## Before-and-after scene images
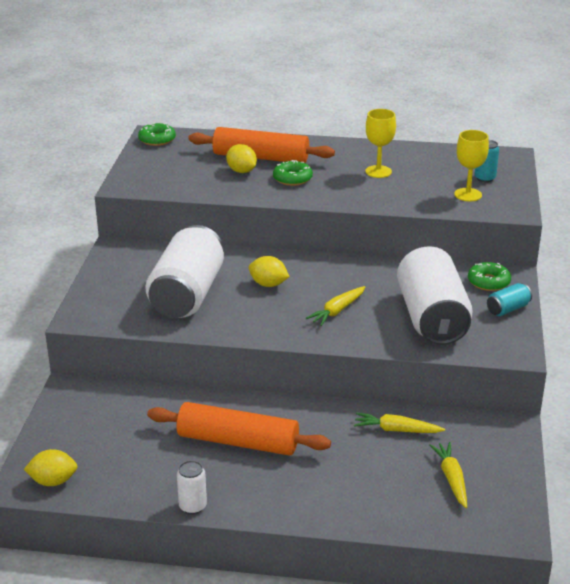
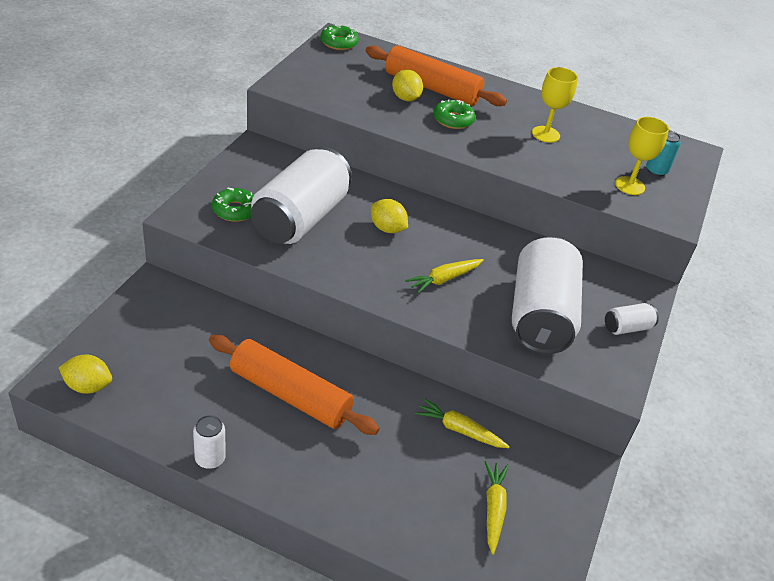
camera: 10 degrees right, 10 degrees up
(488, 282) = (619, 289): green donut -> green donut (235, 210)
(508, 309) = (627, 328): turquoise can -> white can

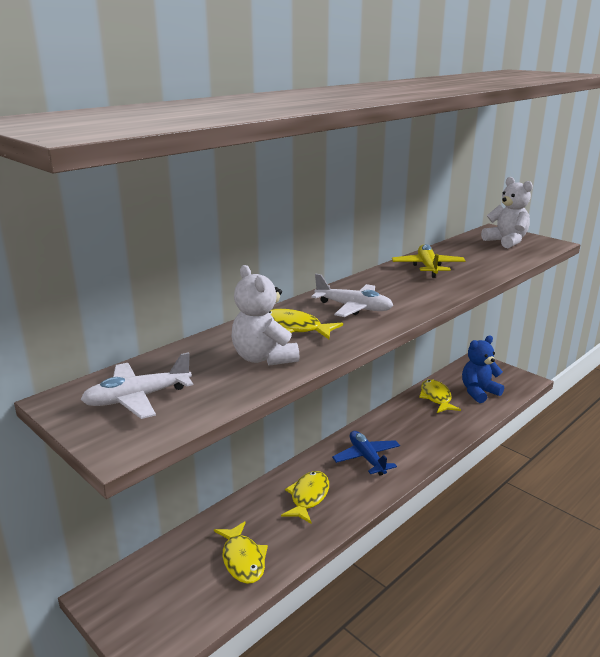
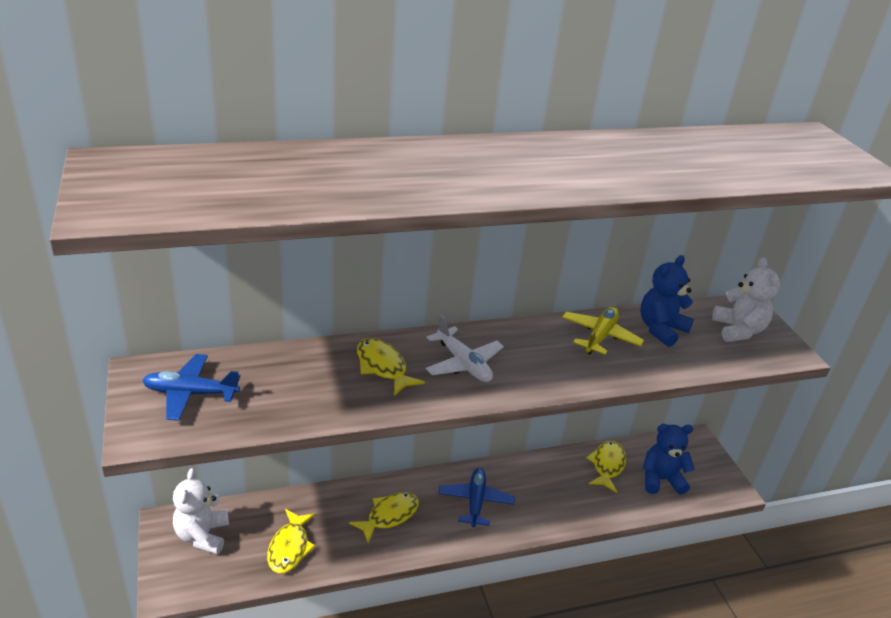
camera: 25 degrees right, 10 degrees up
(137, 398) = (191, 393): white plane -> blue plane
(263, 358) = (323, 392): white teddy bear -> white teddy bear (202, 535)
(460, 253) = (661, 329): none -> blue teddy bear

## Task directions
Give every record again exactly, apart from the pictures, which stay out.

## Solved problem
camera: 10 degrees right, 10 degrees up
(488, 282) = (619, 289): green donut -> green donut (235, 210)
(508, 309) = (627, 328): turquoise can -> white can

camera: 25 degrees right, 10 degrees up
(137, 398) = (191, 393): white plane -> blue plane
(263, 358) = (323, 392): white teddy bear -> white teddy bear (202, 535)
(460, 253) = (661, 329): none -> blue teddy bear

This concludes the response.